**REQUIRED ACTION:** Give back a single figure: the number of lines in the entries below that contain "flashlight".

**INFORMATION:**
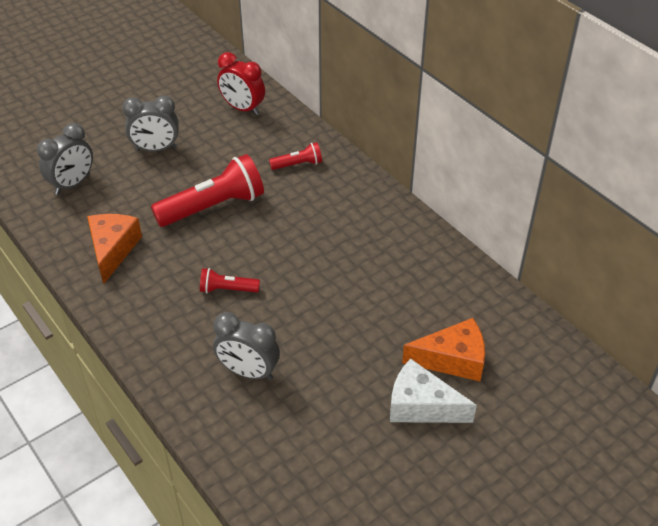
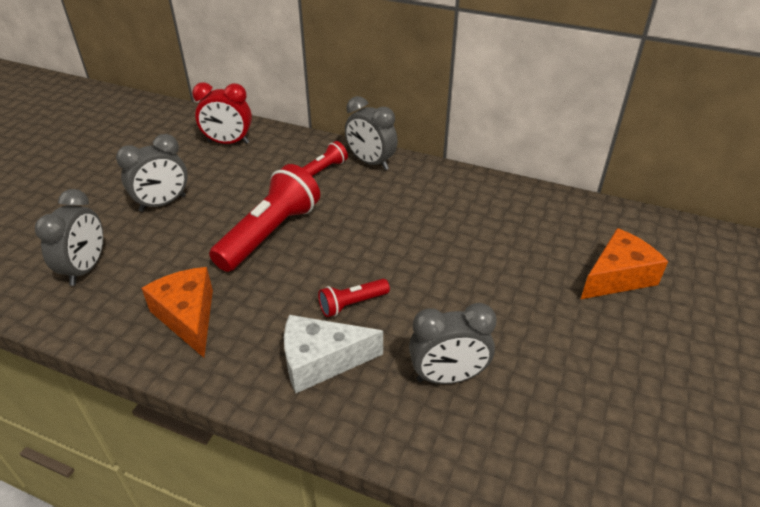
camera: 30 degrees left, 5 degrees down
white cheese [390,359,477,423] -> white cheese moved to [284,315,383,393]
none -> grey clock [345,96,398,170]

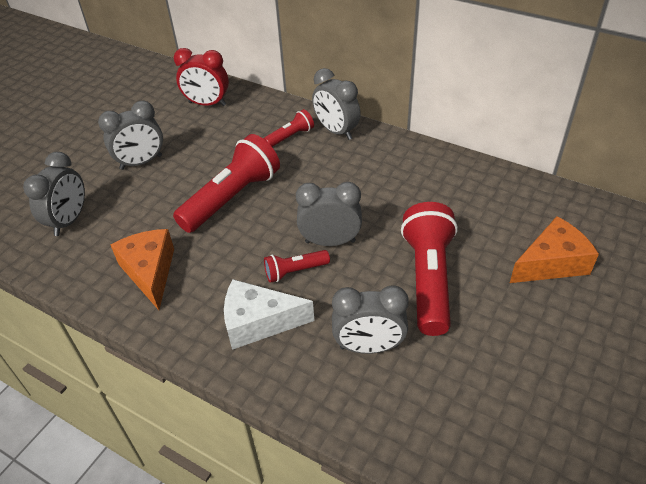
camera: 10 degrees right, 5 degrees up
none -> grey clock [296,182,362,246]
none -> red flashlight [401,202,458,336]

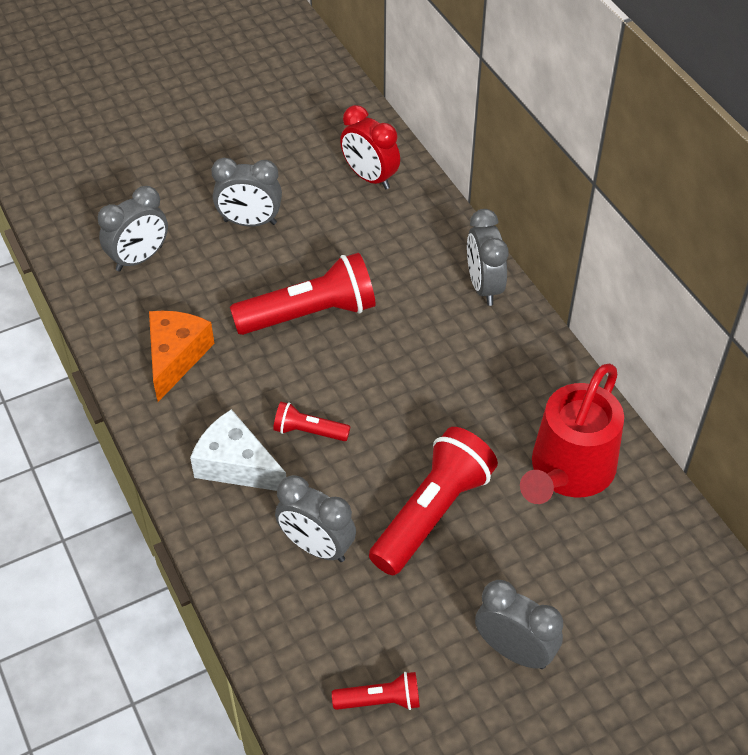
camera: 30 degrees right, 5 degrees up
red flashlight [264,109,314,147] -> red flashlight moved to [332,672,420,710]
grey clock [296,182,362,246] -> grey clock moved to [475,580,563,669]
orange cheese [510,216,599,283] -> none
none -> red watering can [520,363,624,504]

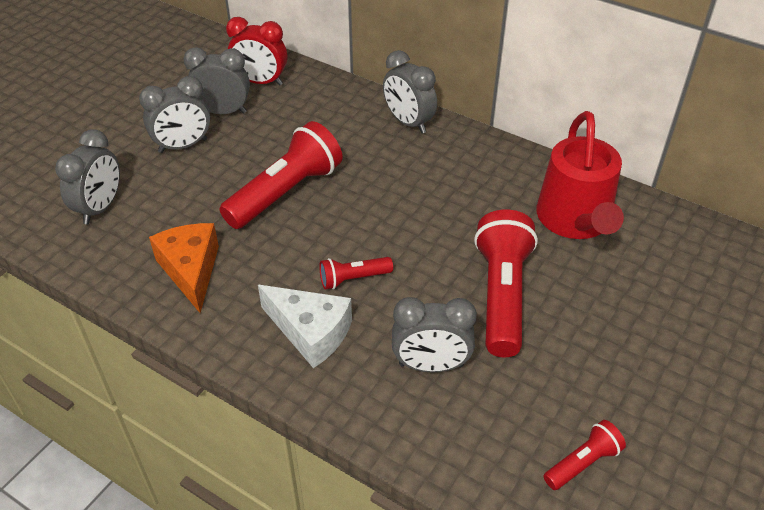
camera: 30 degrees left, 5 degrees down
white cheese [190,409,286,491] -> white cheese turned 150 degrees counterclockwise [258,285,352,368]
grey clock [475,580,563,669] -> grey clock moved to [184,47,250,114]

**SOLUTION TO THIS PROBLEM:** 2